(Exercise requirements)
Every entry below should be returned exactly as it appears, with pictures left out.

---- Supplied records

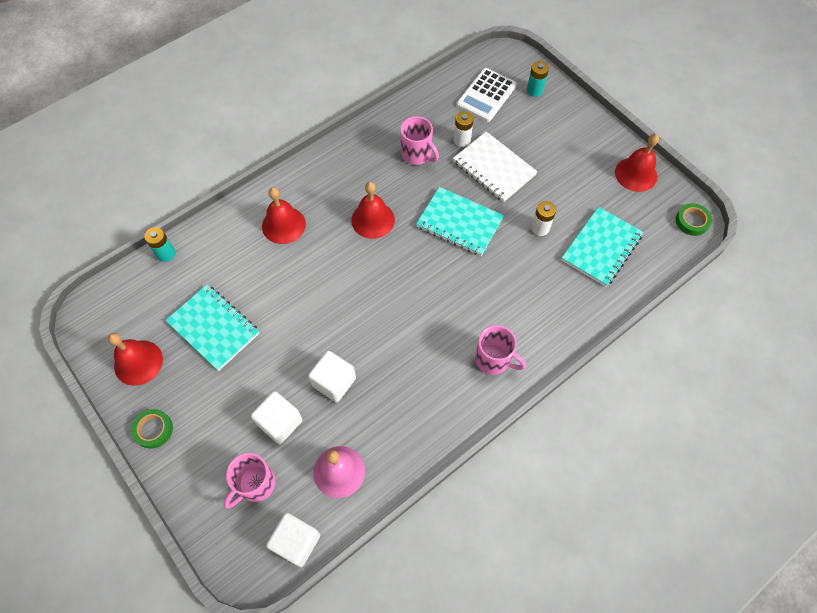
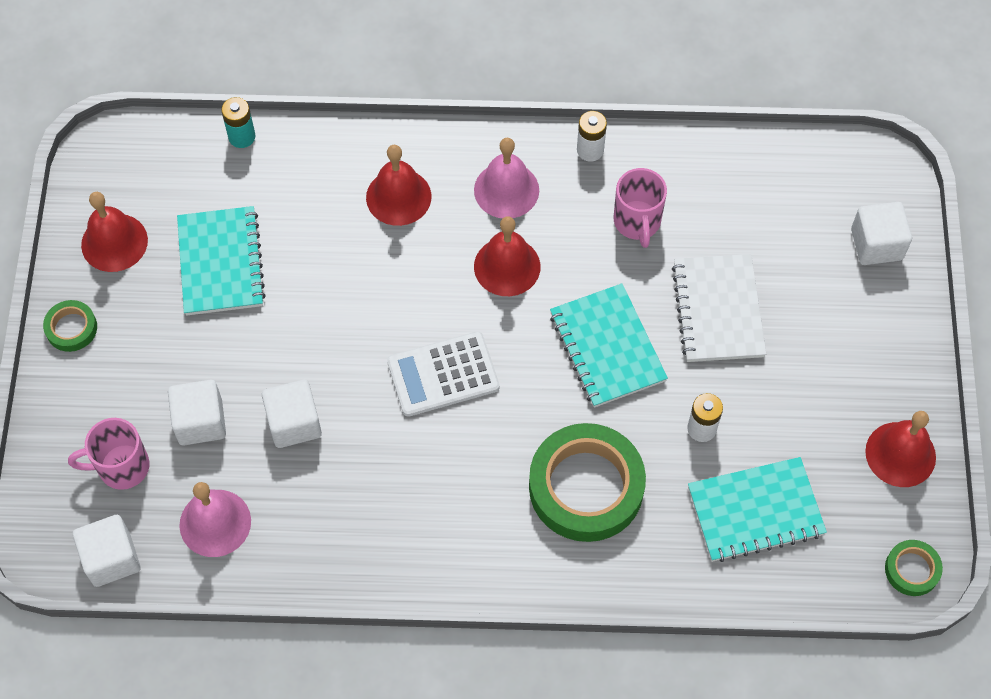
camera: 40 degrees right, 0 degrees up
(337, 183) = (506, 190): none -> pink bell
(462, 140) = (712, 243): white battery -> white battery (590, 150)
(486, 95) = (803, 206): white calculator -> white calculator (443, 374)
(494, 360) = (492, 539): pink mug -> none
(514, 297) = (586, 487): none -> green tape
(534, 90) = (876, 244): turquoise battery -> white cube

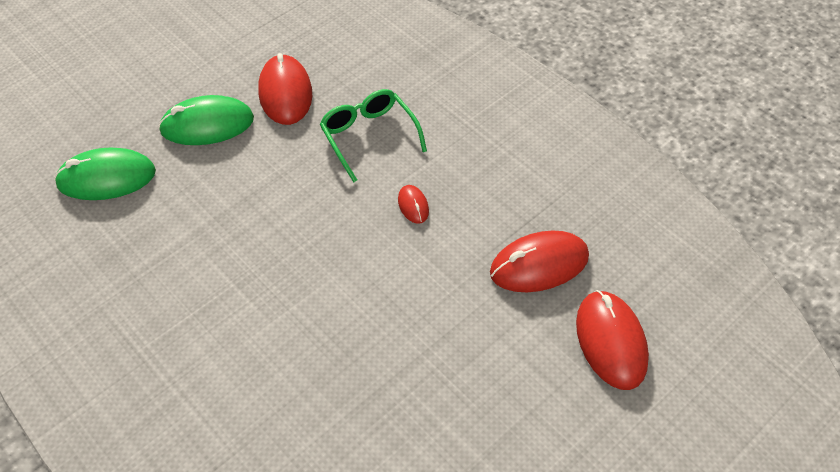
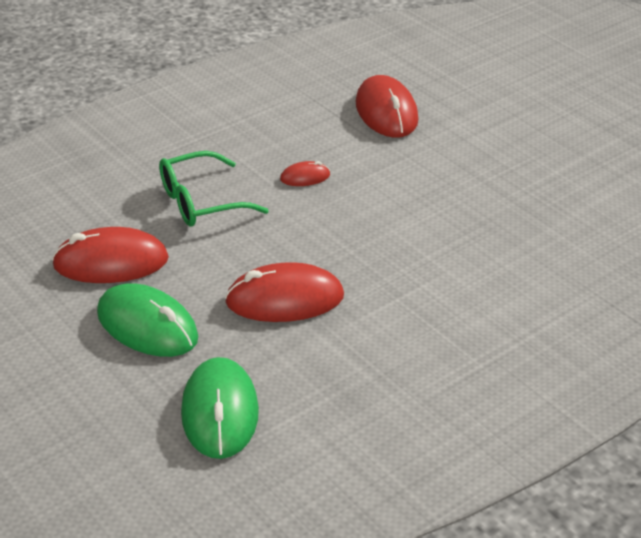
camera: 85 degrees left, 15 degrees down
(207, 125) = (147, 326): green mouse -> green mouse turned 45 degrees counterclockwise
(611, 341) = (469, 85): red mouse -> red mouse (285, 299)

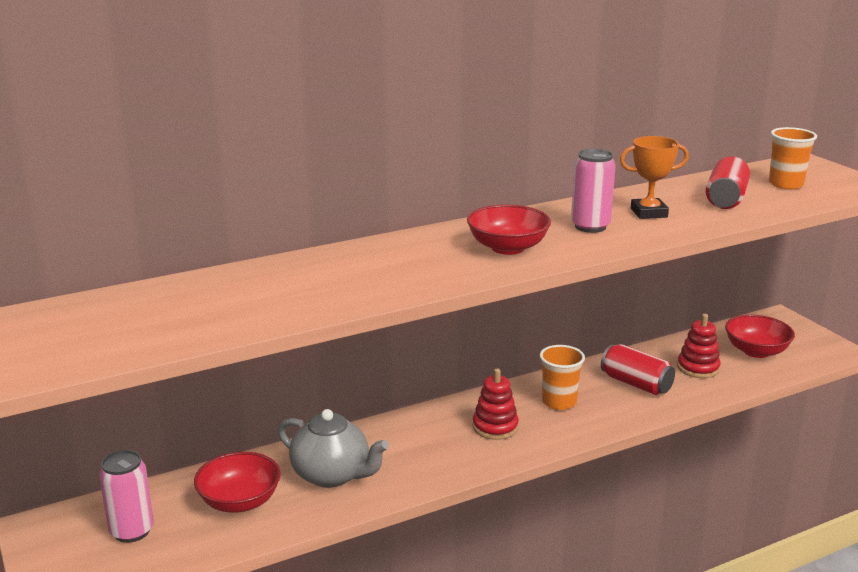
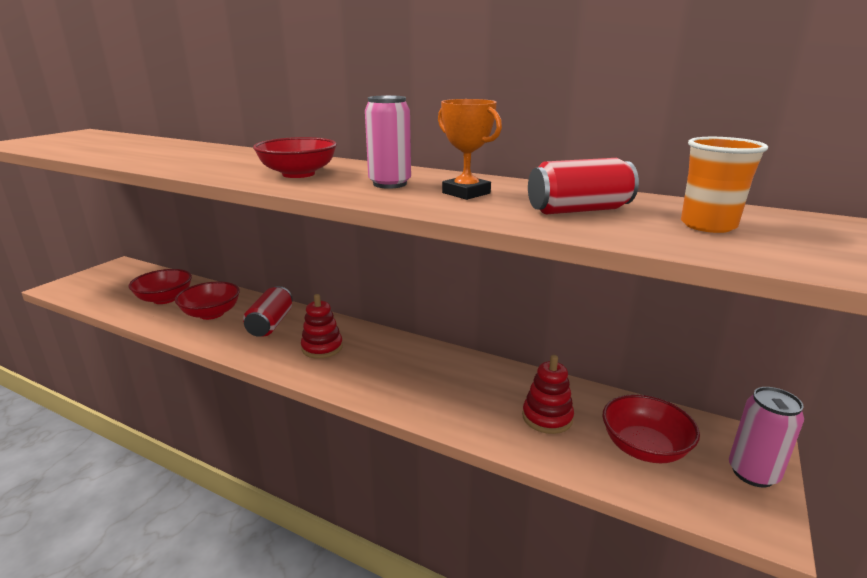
camera: 55 degrees right, 0 degrees up
(132, 531) = (122, 284): pink can -> pink can (753, 473)
(332, 475) = (211, 313): grey teapot -> red bowl
(559, 402) = (390, 362): orange cup -> none
(636, 384) = (467, 390): red can -> red can (271, 324)

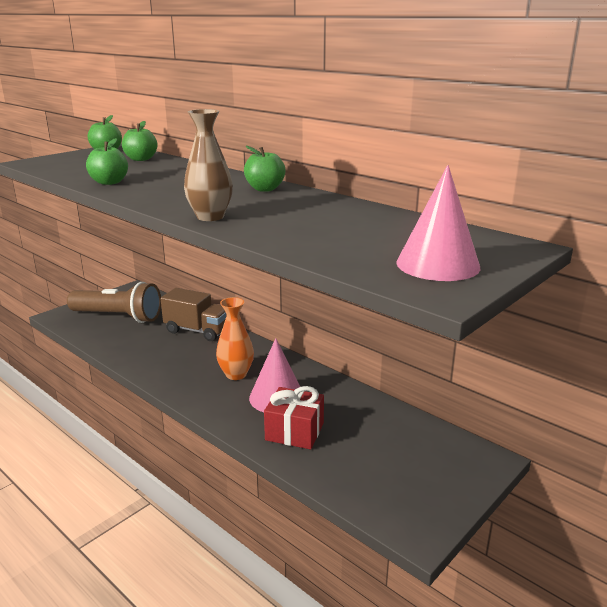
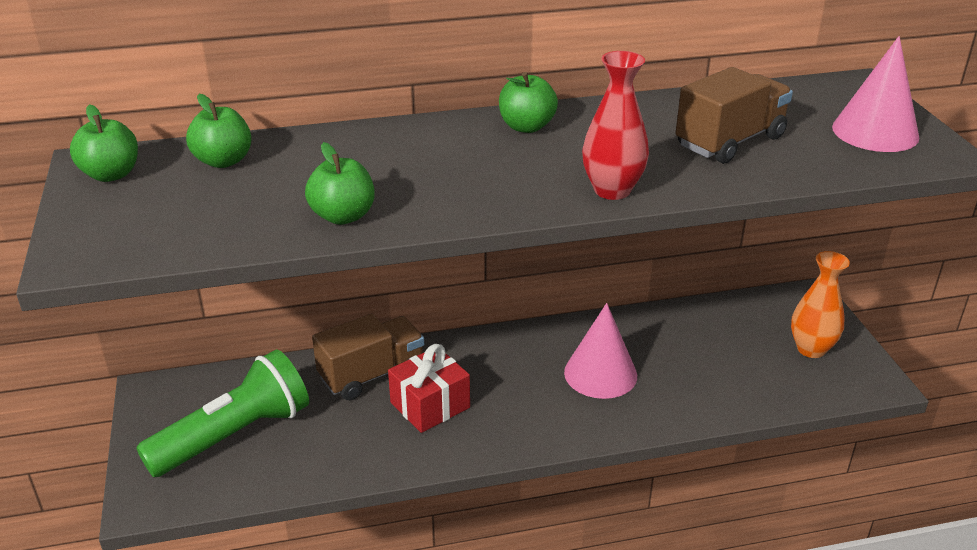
camera: 55 degrees left, 10 degrees up
(118, 317) = (234, 435): brown flashlight -> green flashlight
(210, 217) = (612, 190): brown vase -> red vase
(236, 374) = (520, 384): orange vase -> orange vase (811, 349)
(294, 432) = (677, 388): red gift -> red gift (430, 405)
(331, 229) = (730, 141): none -> brown truck

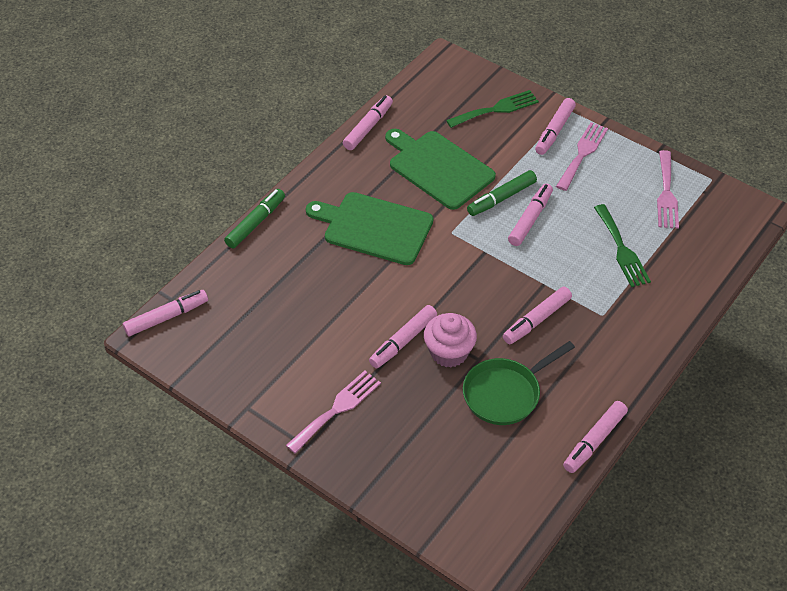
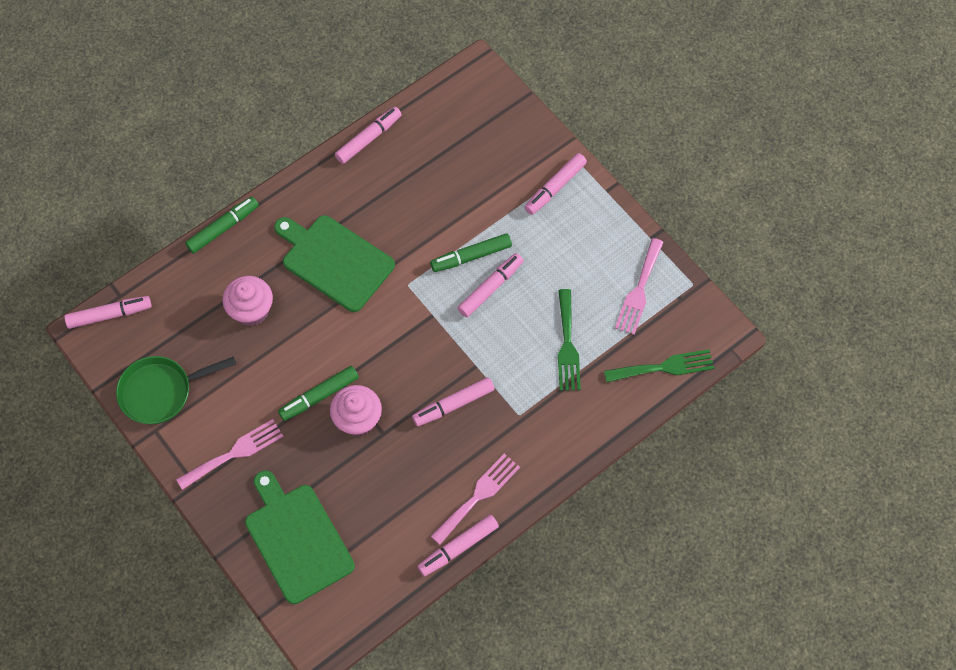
camera: 15 degrees right, 15 degrees up
(308, 284) = (251, 310): none -> pink cupcake
(403, 341) = (319, 396): pink marker -> green marker
(438, 168) = (421, 205): green cutting board -> green cutting board (297, 539)
(496, 109) = (506, 146): green fork -> green fork (664, 367)
(505, 393) = (394, 476): green pan -> green pan (161, 391)
(582, 154) = (573, 222): pink fork -> pink fork (478, 496)

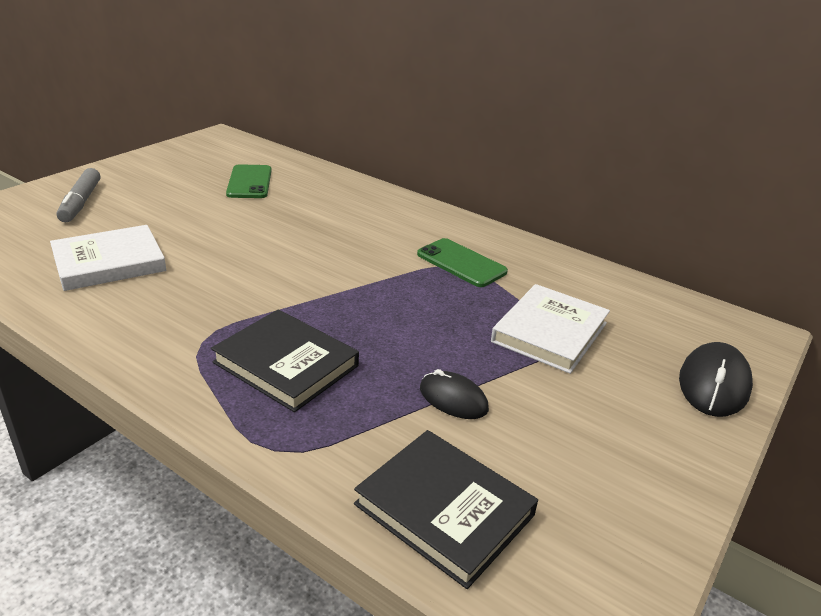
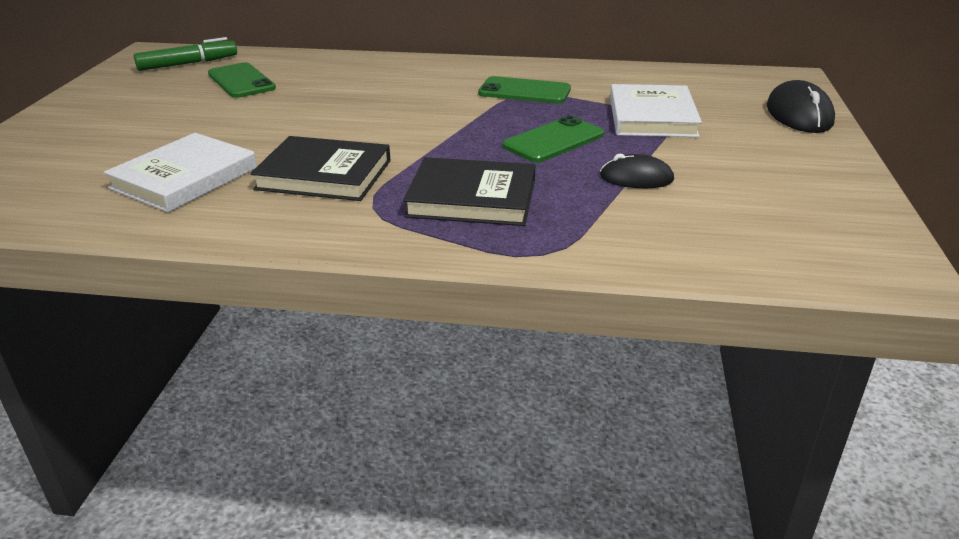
camera: 25 degrees left, 0 degrees up
(80, 203) = (72, 141): grey marker -> none
(232, 154) = (188, 64): none -> green marker
(425, 327) = (553, 140): none -> green phone
(444, 510) = (717, 243): black book -> black book (324, 175)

--------

(Reply to the task)
camera: 40 degrees right, 0 degrees up
(337, 183) = (506, 190): none -> pink bell
(462, 140) = (712, 243): white battery -> white battery (590, 150)
(486, 95) = (803, 206): white calculator -> white calculator (443, 374)
(494, 360) = (492, 539): pink mug -> none
(514, 297) = (586, 487): none -> green tape
(534, 90) = (876, 244): turquoise battery -> white cube

camera: 85 degrees left, 15 degrees down
(207, 125) = (147, 326): green mouse -> green mouse turned 45 degrees counterclockwise
(611, 341) = (469, 85): red mouse -> red mouse (285, 299)

camera: 55 degrees right, 0 degrees up
(132, 531) = (122, 284): pink can -> pink can (753, 473)
(332, 475) = (211, 313): grey teapot -> red bowl
(559, 402) = (390, 362): orange cup -> none
(636, 384) = (467, 390): red can -> red can (271, 324)

camera: 55 degrees left, 10 degrees up
(118, 317) = (234, 435): brown flashlight -> green flashlight
(210, 217) = (612, 190): brown vase -> red vase
(236, 374) = (520, 384): orange vase -> orange vase (811, 349)
(294, 432) = (677, 388): red gift -> red gift (430, 405)
(331, 229) = (730, 141): none -> brown truck

camera: 15 degrees right, 15 degrees up
(308, 284) = (251, 310): none -> pink cupcake
(403, 341) = (319, 396): pink marker -> green marker
(438, 168) = (421, 205): green cutting board -> green cutting board (297, 539)
(496, 109) = (506, 146): green fork -> green fork (664, 367)
(505, 393) = (394, 476): green pan -> green pan (161, 391)
(582, 154) = (573, 222): pink fork -> pink fork (478, 496)

camera: 25 degrees left, 0 degrees up
(80, 203) = (72, 141): grey marker -> none
(232, 154) = (188, 64): none -> green marker
(425, 327) = (553, 140): none -> green phone
(444, 510) = (717, 243): black book -> black book (324, 175)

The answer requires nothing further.